Object state change records
----------------------------------------

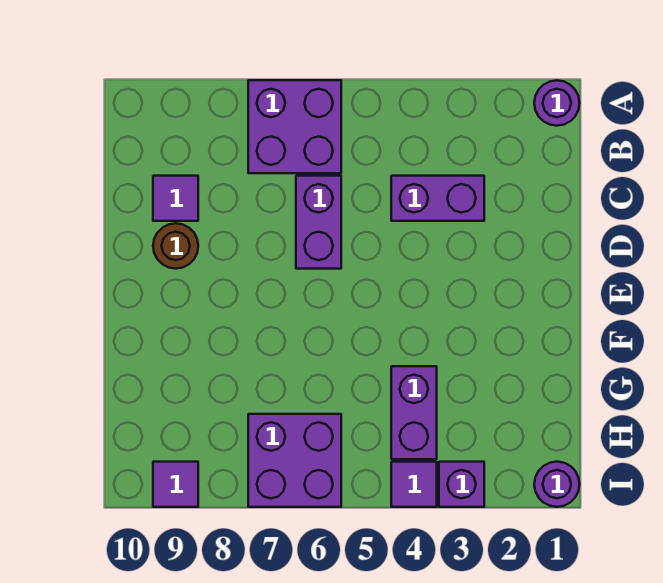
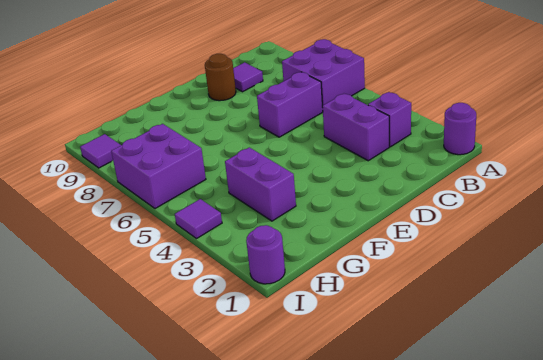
purple brick G4:H4 level 1 -> purple brick G3:G4 level 1
purple brick I3 level 1 -> purple brick B3 level 1

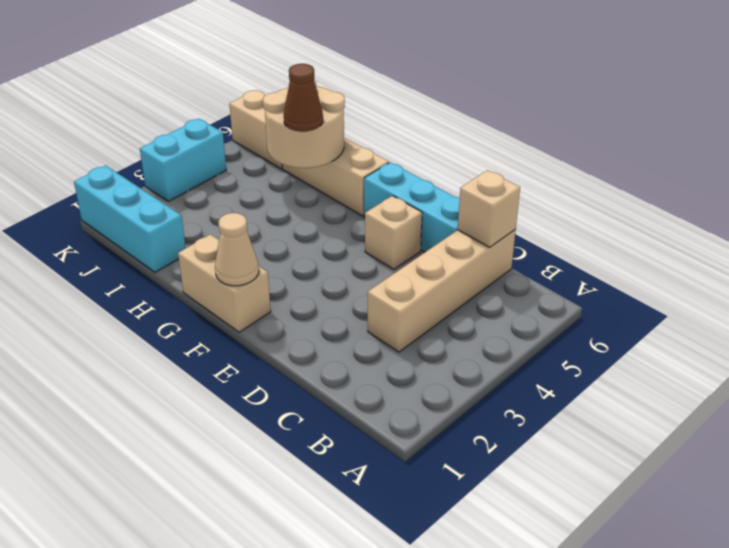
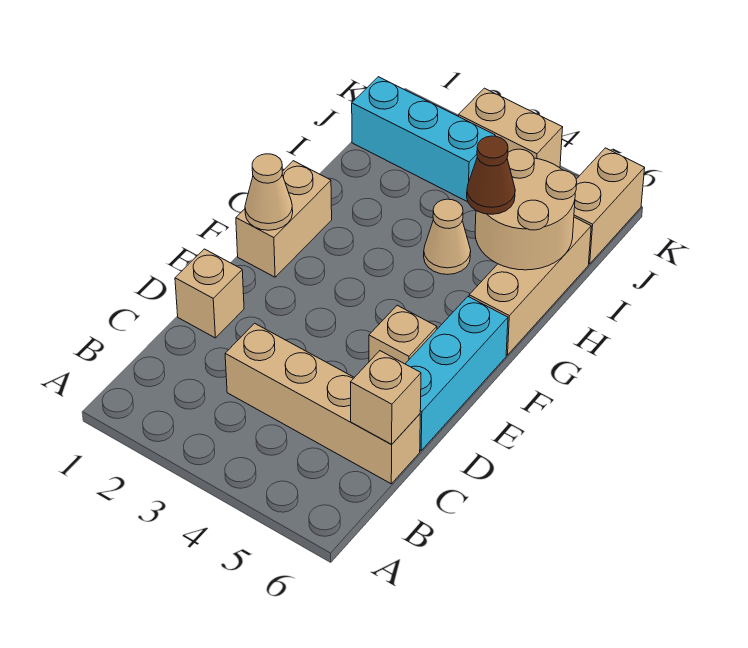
none -> tan brick D1 level 1
none -> tan cone H4 level 1
cyan brick I1:K1 level 1 -> cyan brick J1:J3 level 1
cyan brick K3:K4 level 1 -> tan brick K3:K4 level 1

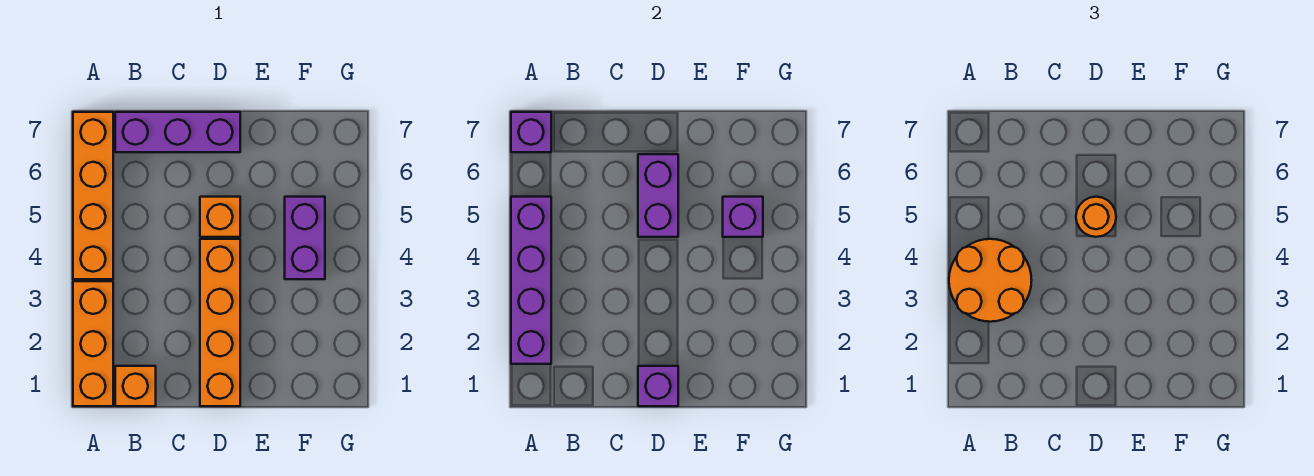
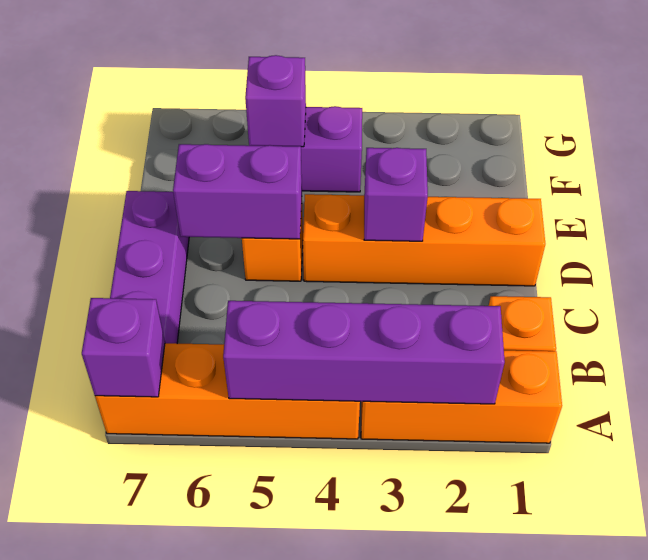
orange round brick A3:B4 level 3 -> none
purple brick D1 level 2 -> purple brick D3 level 2
orange round brick D5 level 3 -> none

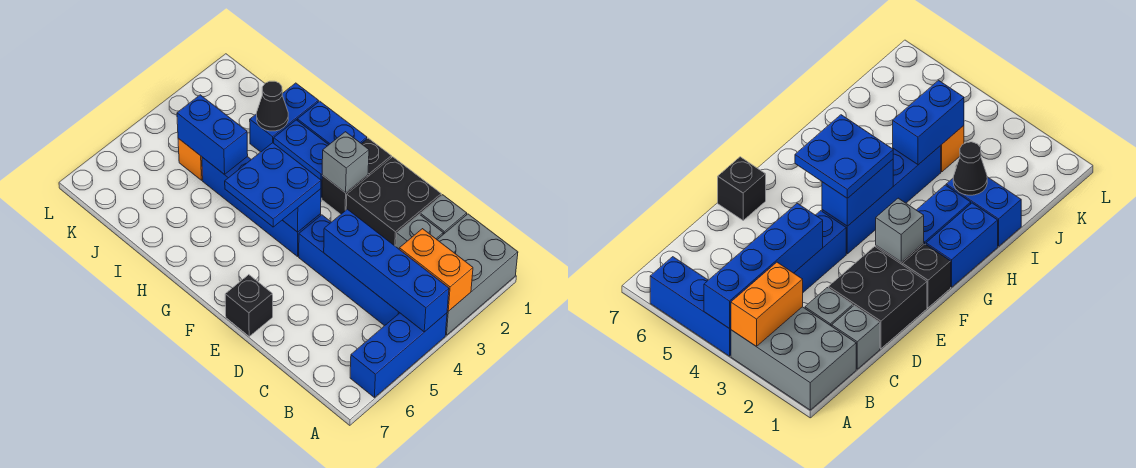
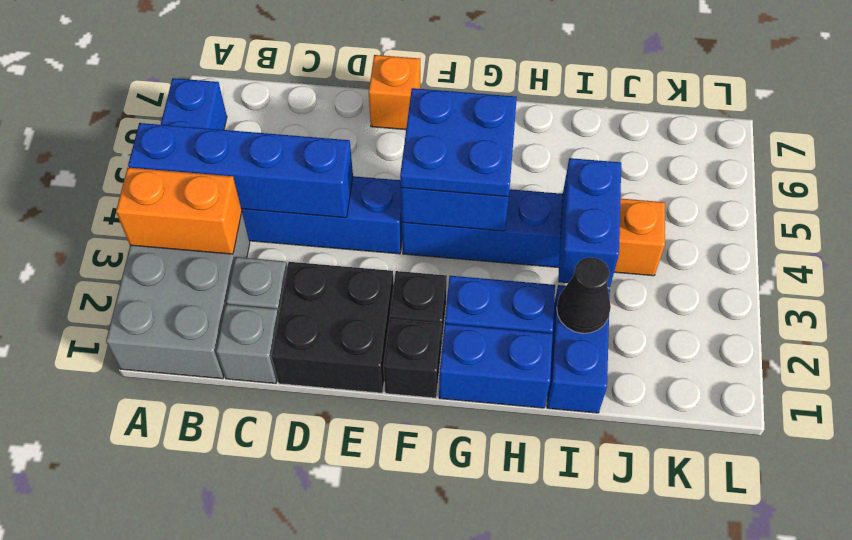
black brick E7 level 1 -> orange brick E7 level 1
grey brick F2 level 2 -> none
blue brick I4:J4 level 2 -> blue brick I3:I4 level 2

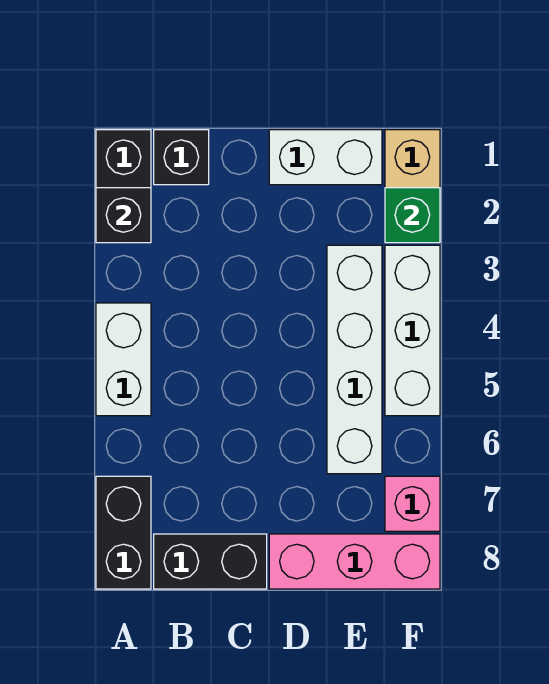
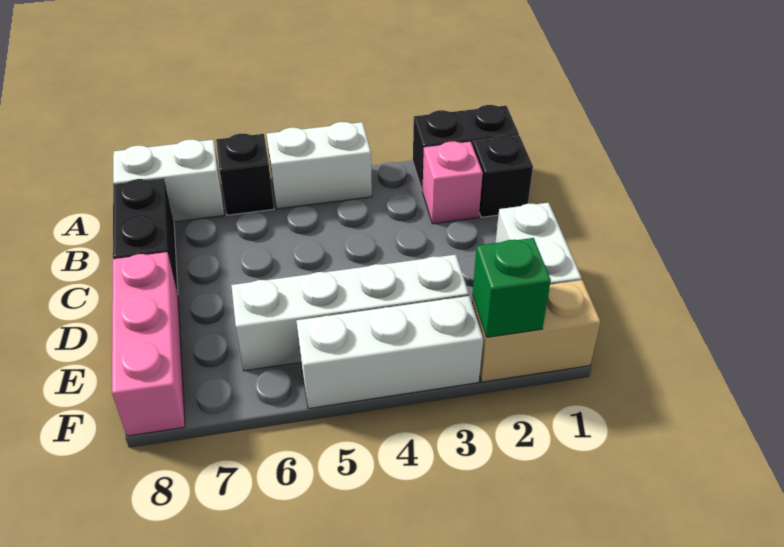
black brick A2 level 2 -> black brick A6 level 1
black brick A7:A8 level 1 -> white brick A7:A8 level 1
pink brick F7 level 1 -> pink brick B2 level 1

----------------------------------------

Exercise prompt: Give back the lines from the one containing "cyan brick I1:K1" through the last line of the records above exactly as they appear, both included, and no pictures.

Task solution:
cyan brick I1:K1 level 1 -> cyan brick J1:J3 level 1
cyan brick K3:K4 level 1 -> tan brick K3:K4 level 1

orange round brick A3:B4 level 3 -> none
purple brick D1 level 2 -> purple brick D3 level 2
orange round brick D5 level 3 -> none

black brick E7 level 1 -> orange brick E7 level 1
grey brick F2 level 2 -> none
blue brick I4:J4 level 2 -> blue brick I3:I4 level 2

black brick A2 level 2 -> black brick A6 level 1
black brick A7:A8 level 1 -> white brick A7:A8 level 1
pink brick F7 level 1 -> pink brick B2 level 1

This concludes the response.